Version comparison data
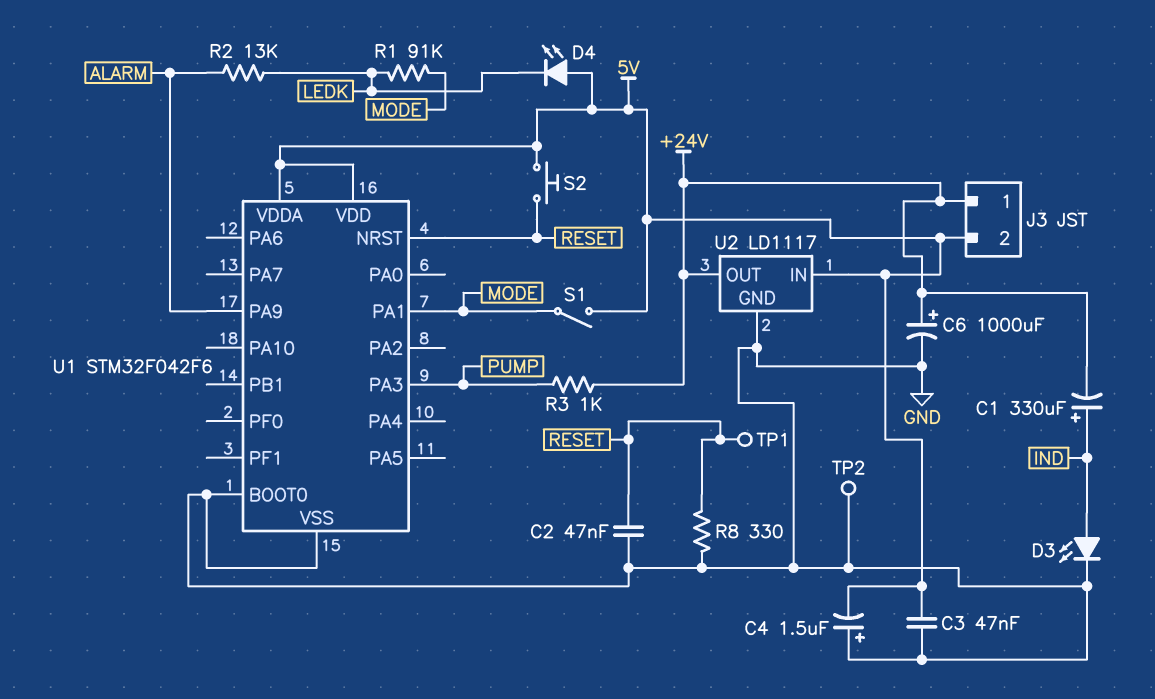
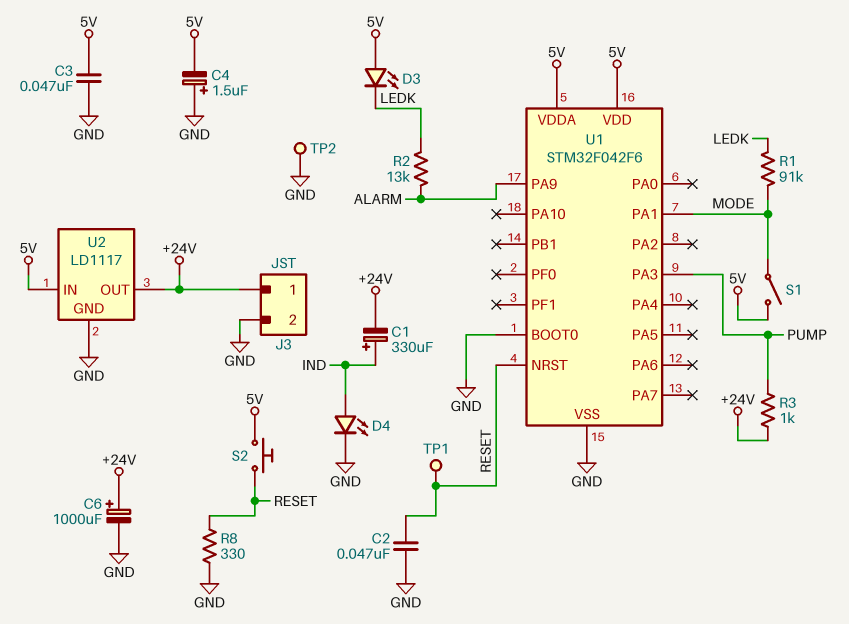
D3: LED (A IND, K GND) -> LED (A 5V, K LEDK)
D4: LED (A 5V, K LEDK) -> LED (A IND, K GND)
J3 pin 2: 5V -> GND

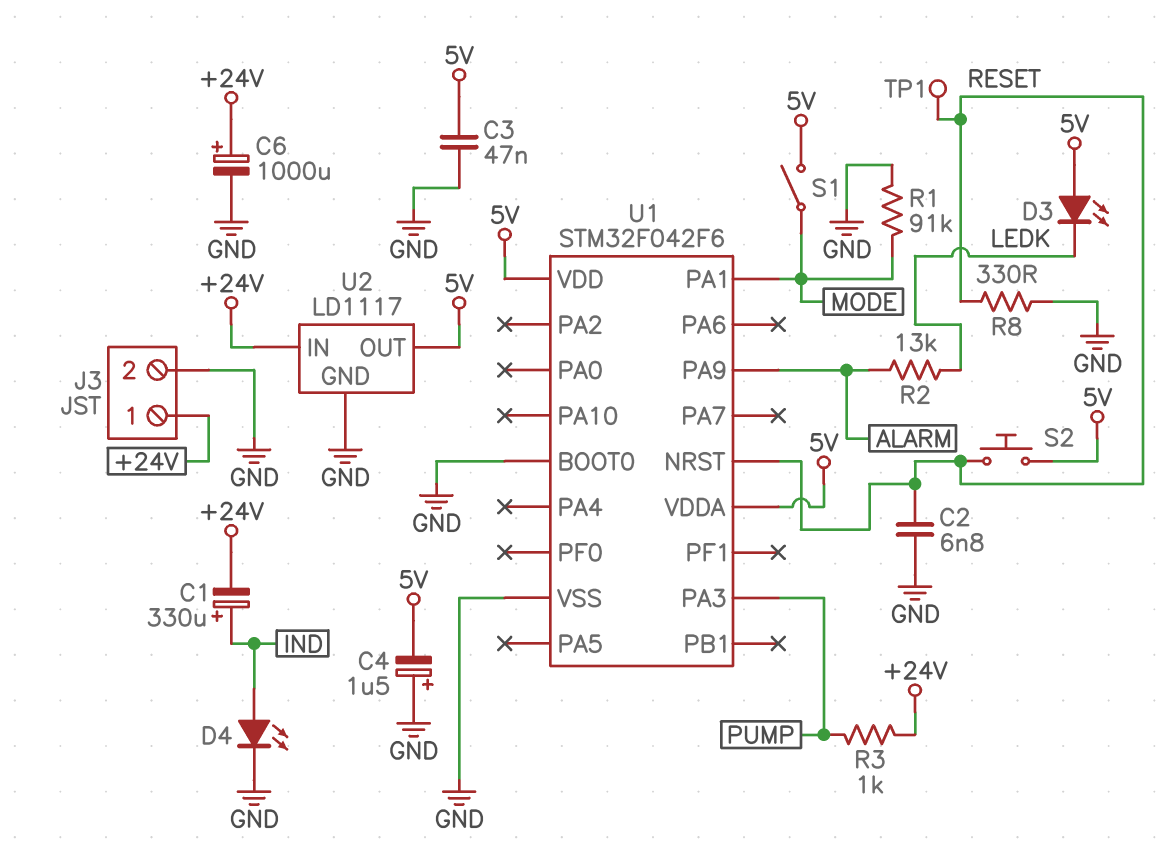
C2: 47nF (GND, RESET) -> 6.8nF (GND, RESET)
R1: 91k (LEDK, MODE) -> 91k (GND, MODE)
TP2: test point (GND) -> none
U2 pin IN: 5V -> +24V
U2 pin OUT: +24V -> 5V

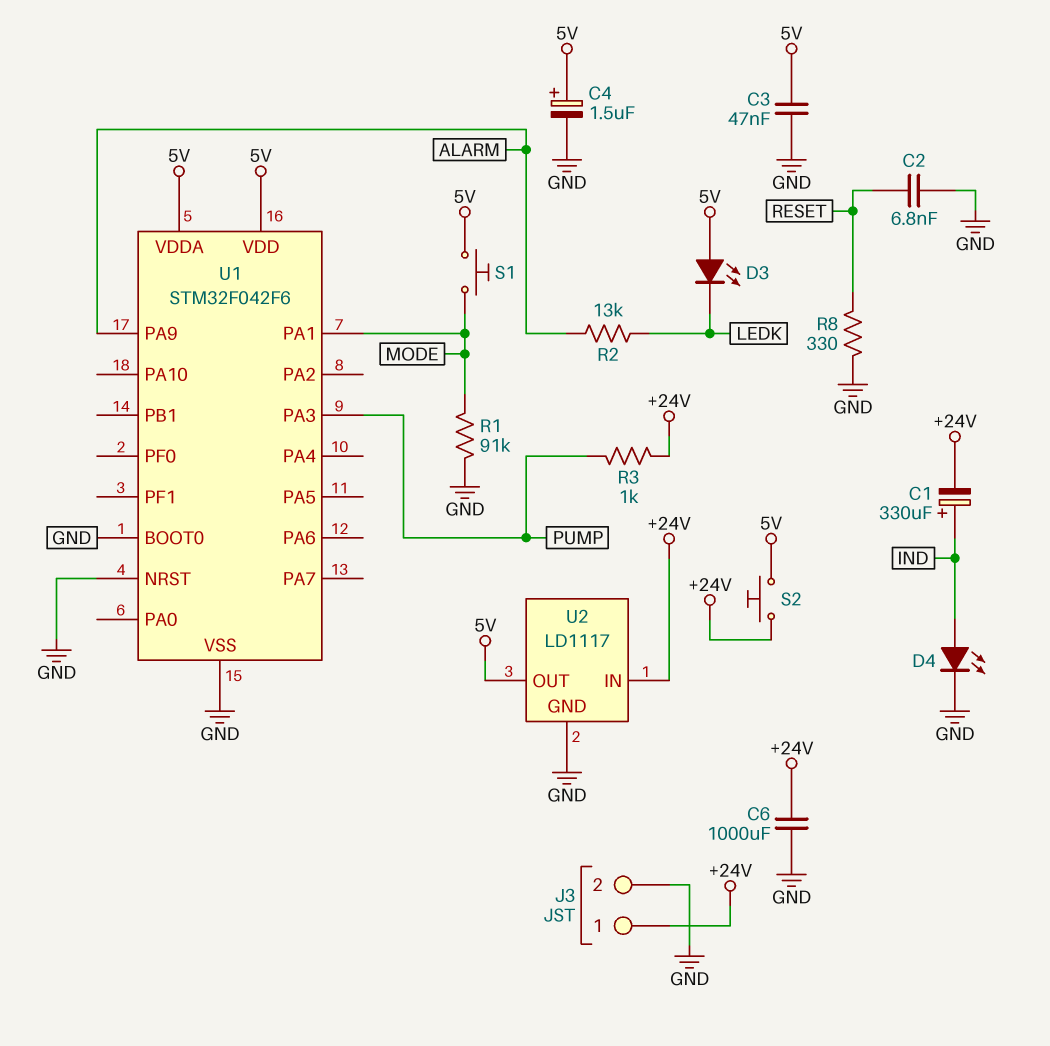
C4: 1.5uF (plus GND, minus 5V) -> 1.5uF (plus 5V, minus GND)
C6: 1000uF (plus +24V, minus GND) -> 1000uF (+24V, GND)
S1: switch (5V, MODE) -> button (5V, MODE)
S2: button (5V, RESET) -> button (+24V, 5V)
TP1: test point (RESET) -> none
U1 pin NRST: RESET -> GND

The problem: Look through the records and gather each line with the word "plus".

Output:
C4: 1.5uF (plus GND, minus 5V) -> 1.5uF (plus 5V, minus GND)
C6: 1000uF (plus +24V, minus GND) -> 1000uF (+24V, GND)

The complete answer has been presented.